# Instruction:
Copy only the lines from the one containing "white teddy bear: 10 -> 9" through the final line of the records below, exactly as written, with no pictures.

# Materials provided:
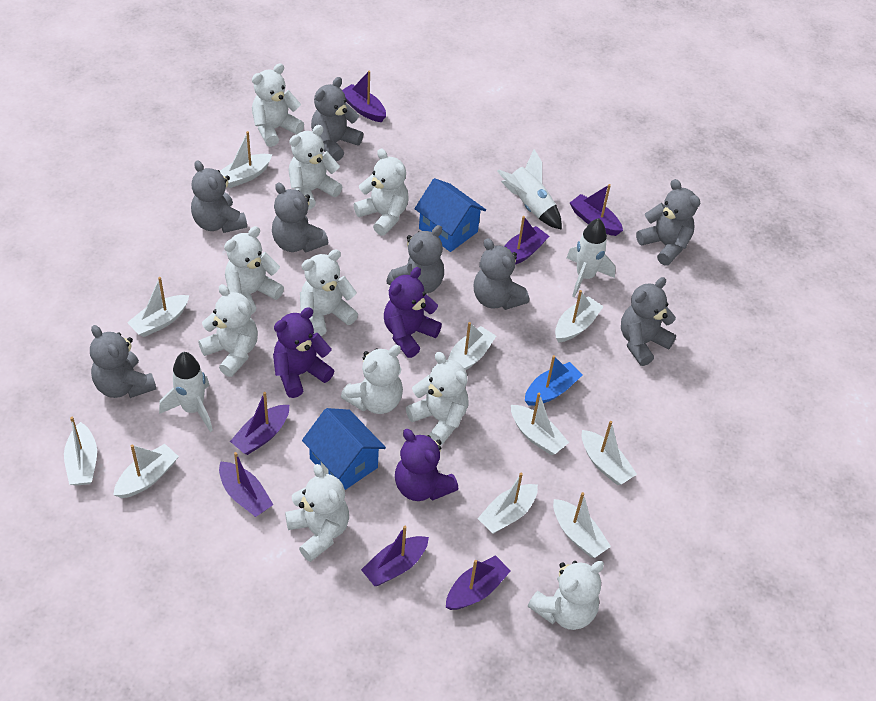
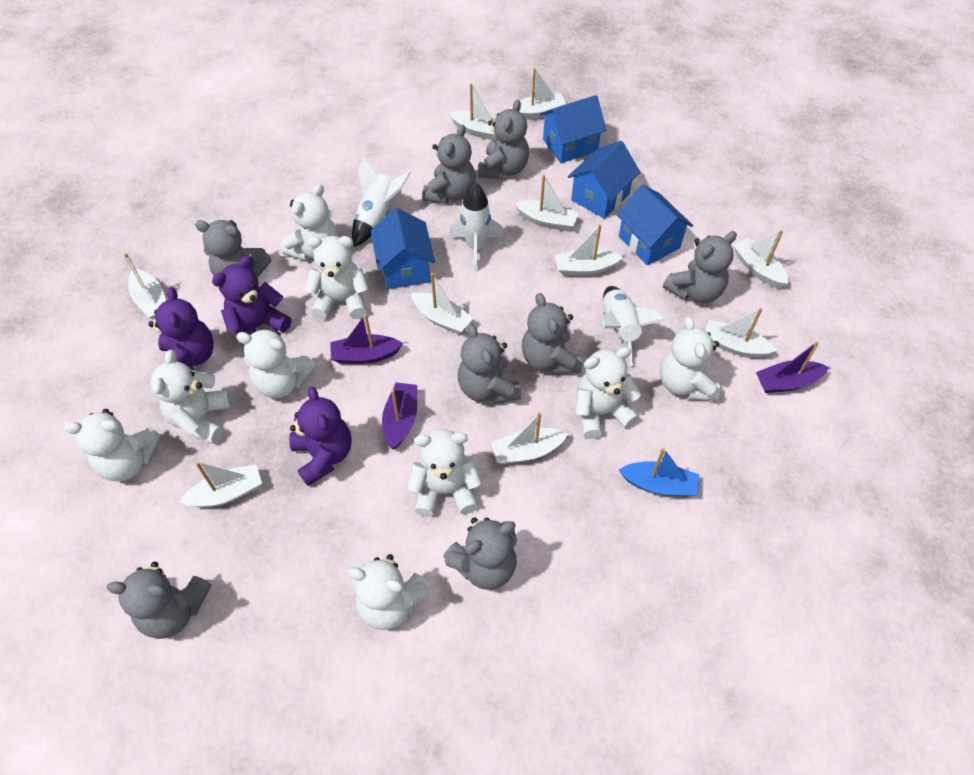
blue house: 2 -> 4
purple boat: 7 -> 3
white teddy bear: 10 -> 9

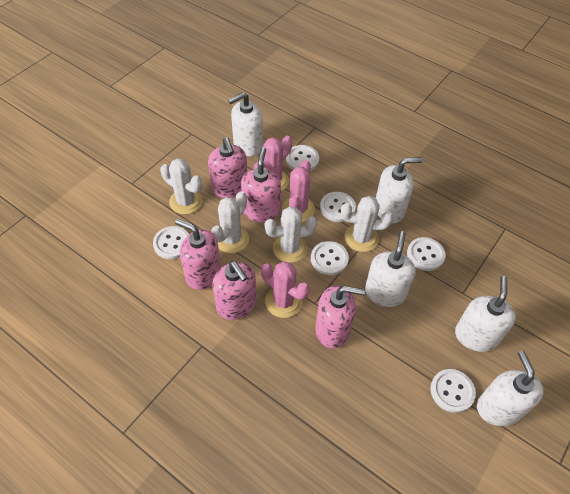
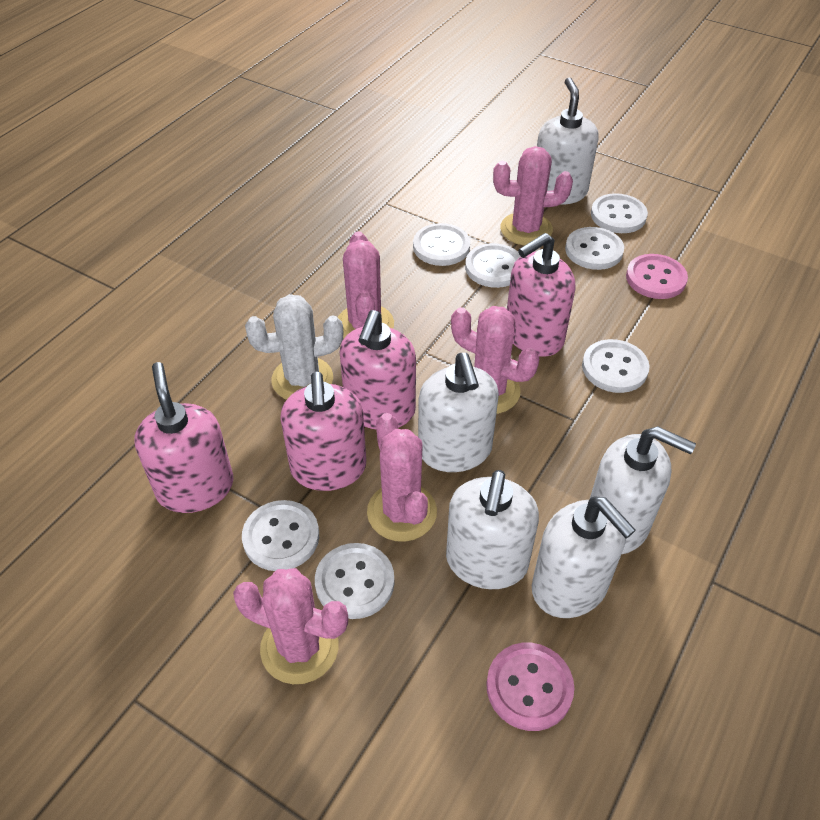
pink button: 0 -> 2
pink cactus: 3 -> 5
pink soap dispenser: 5 -> 4
white button: 6 -> 7
white cactus: 4 -> 1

# Exercise answer:
white teddy bear: 10 -> 9

pink button: 0 -> 2
pink cactus: 3 -> 5
pink soap dispenser: 5 -> 4
white button: 6 -> 7
white cactus: 4 -> 1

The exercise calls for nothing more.